# AVAILABLE DATA
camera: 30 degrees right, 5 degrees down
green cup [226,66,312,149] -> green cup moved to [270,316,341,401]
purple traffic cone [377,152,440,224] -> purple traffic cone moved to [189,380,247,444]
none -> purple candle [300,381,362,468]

* * *

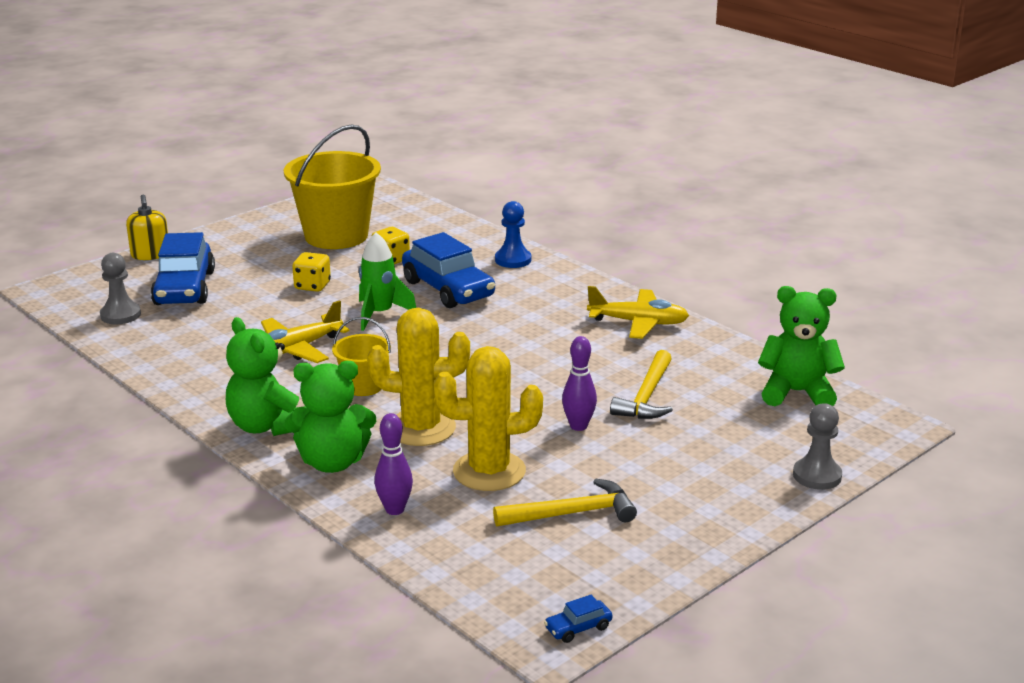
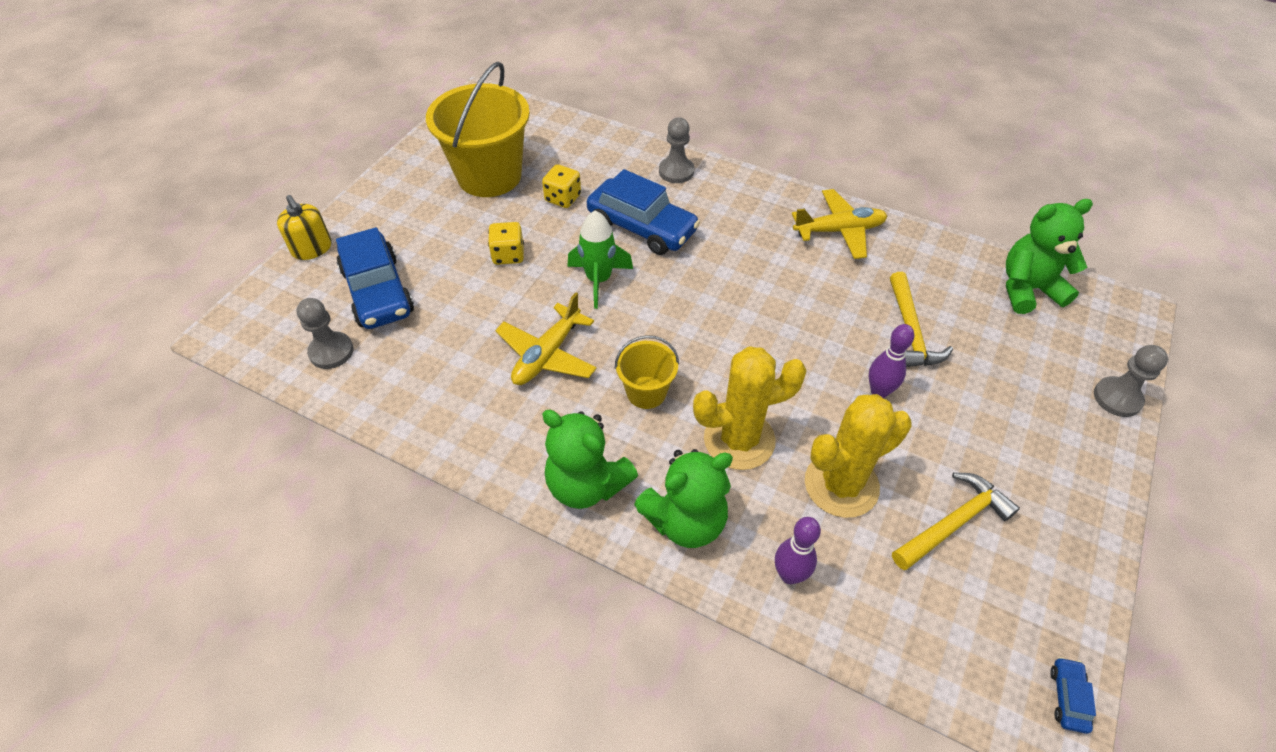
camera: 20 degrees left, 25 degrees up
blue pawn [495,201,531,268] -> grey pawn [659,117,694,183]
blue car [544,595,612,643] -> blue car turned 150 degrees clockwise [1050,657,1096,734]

* * *

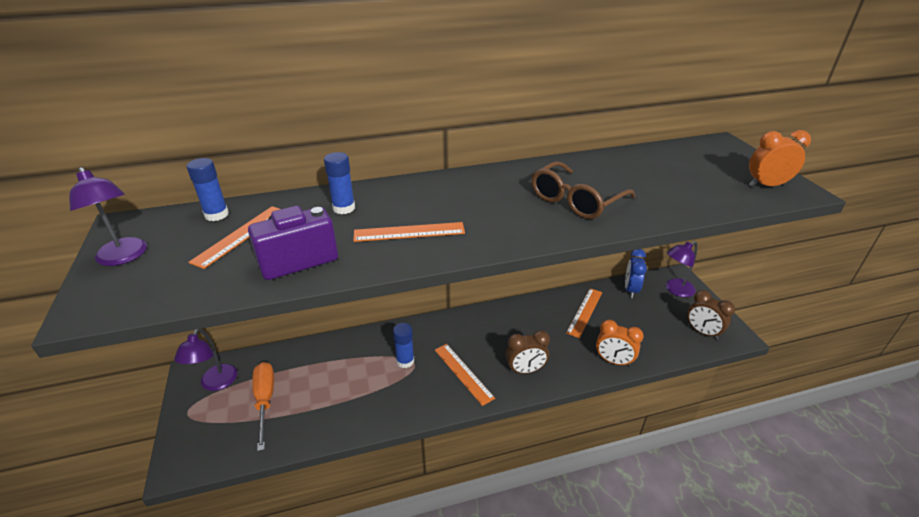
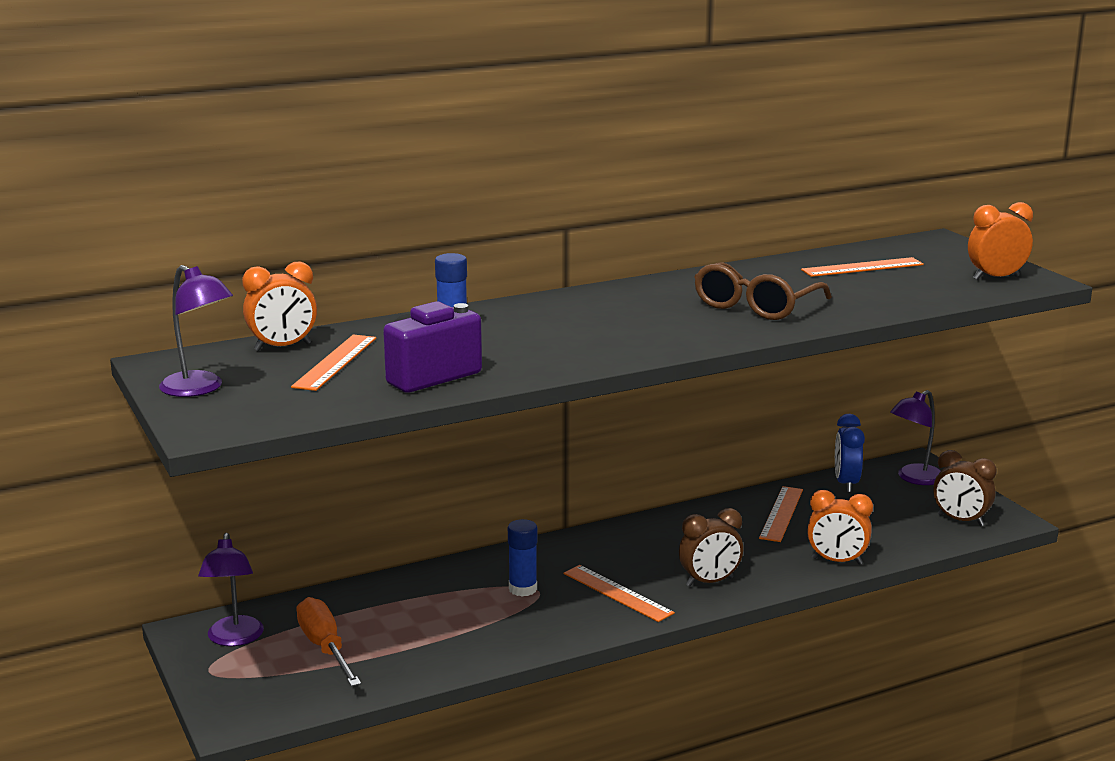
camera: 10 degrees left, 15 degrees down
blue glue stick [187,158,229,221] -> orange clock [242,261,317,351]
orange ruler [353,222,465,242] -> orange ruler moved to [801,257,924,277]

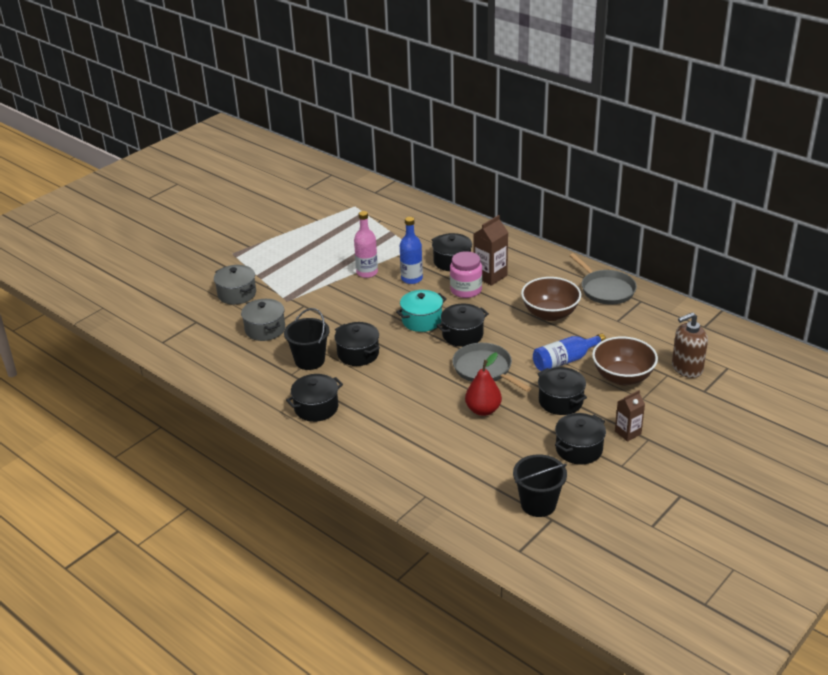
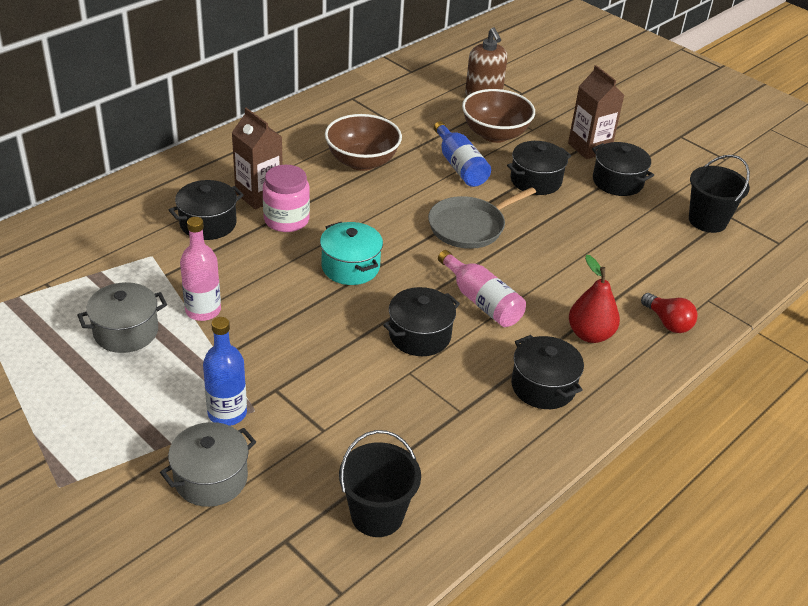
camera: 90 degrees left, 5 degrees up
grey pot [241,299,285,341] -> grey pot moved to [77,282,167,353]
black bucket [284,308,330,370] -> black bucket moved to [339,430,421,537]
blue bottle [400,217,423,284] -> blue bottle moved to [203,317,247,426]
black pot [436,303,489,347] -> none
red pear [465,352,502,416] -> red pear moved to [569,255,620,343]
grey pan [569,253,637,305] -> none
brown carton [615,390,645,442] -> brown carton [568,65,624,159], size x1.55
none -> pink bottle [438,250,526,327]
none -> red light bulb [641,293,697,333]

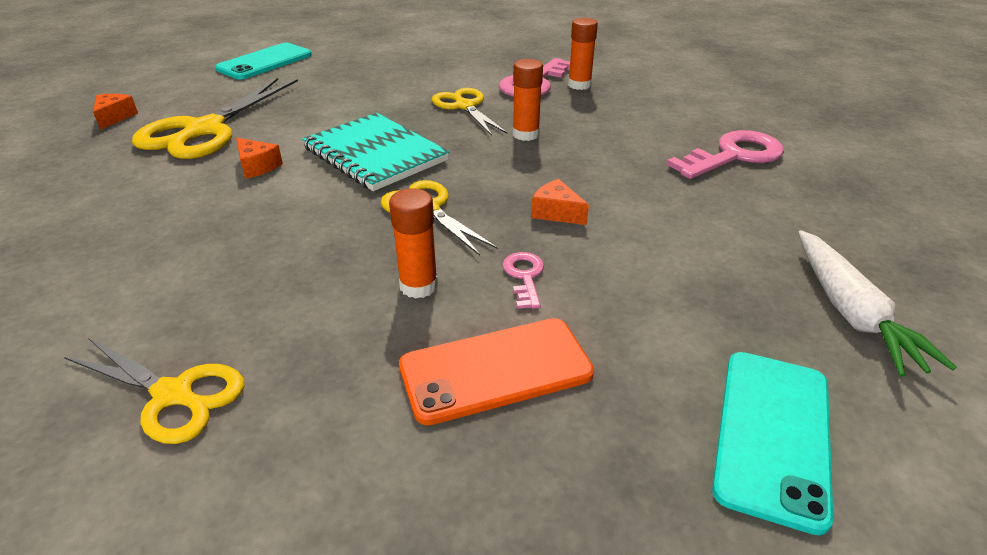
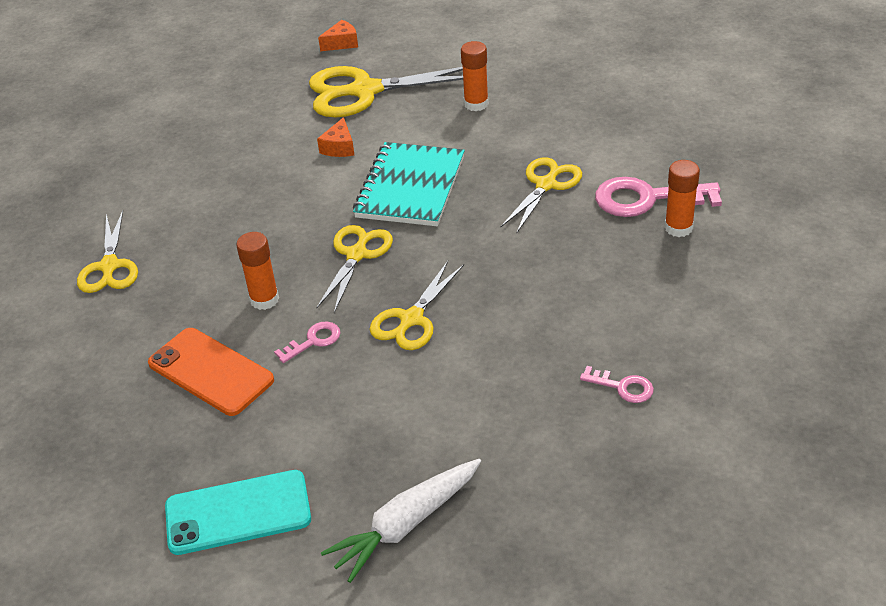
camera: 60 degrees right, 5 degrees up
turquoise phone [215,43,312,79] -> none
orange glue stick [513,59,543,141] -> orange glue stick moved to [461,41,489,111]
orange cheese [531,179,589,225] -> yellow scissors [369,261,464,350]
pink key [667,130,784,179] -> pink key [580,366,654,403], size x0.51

# PROBLEM DESCRIPTION
Copy out all lines of the material above in which "orange" occurs.

# TASK RESPONSE
blue glue stick [187,158,229,221] -> orange clock [242,261,317,351]
orange ruler [353,222,465,242] -> orange ruler moved to [801,257,924,277]
orange glue stick [513,59,543,141] -> orange glue stick moved to [461,41,489,111]
orange cheese [531,179,589,225] -> yellow scissors [369,261,464,350]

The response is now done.